| Source material |
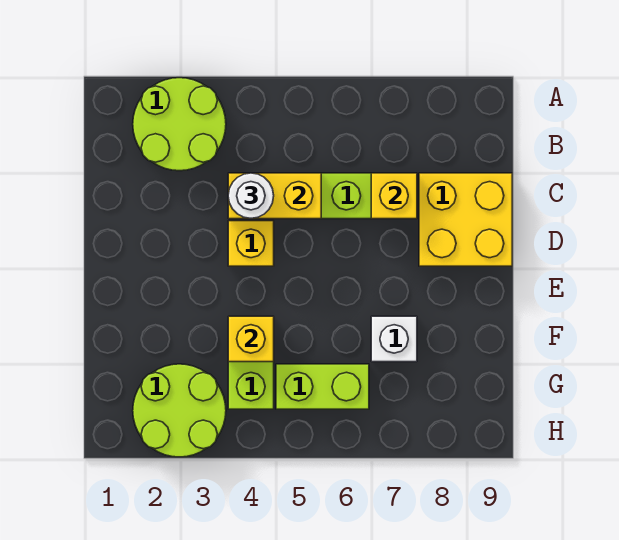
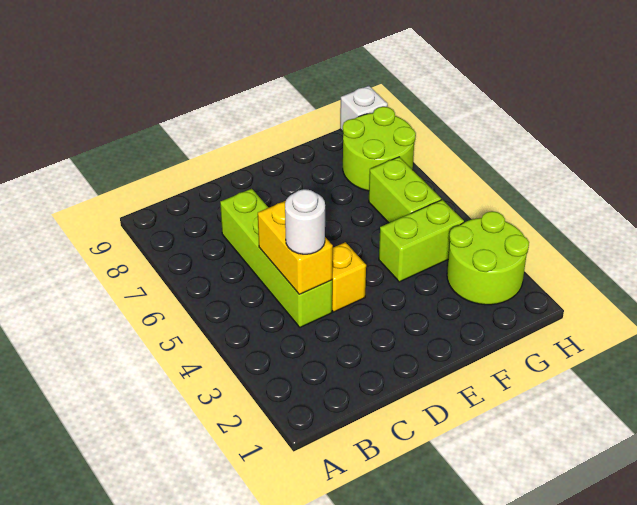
lime round brick A2:B3 level 1 -> lime round brick G7:H8 level 1
yellow brick C7 level 2 -> none
yellow brick C8:D9 level 1 -> none
yellow brick F4 level 2 -> none
white brick F7 level 1 -> white brick H9 level 1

| What is being asked |
Each line of the data above must be repeated exactly, images excluded.

| Your response |
lime round brick A2:B3 level 1 -> lime round brick G7:H8 level 1
yellow brick C7 level 2 -> none
yellow brick C8:D9 level 1 -> none
yellow brick F4 level 2 -> none
white brick F7 level 1 -> white brick H9 level 1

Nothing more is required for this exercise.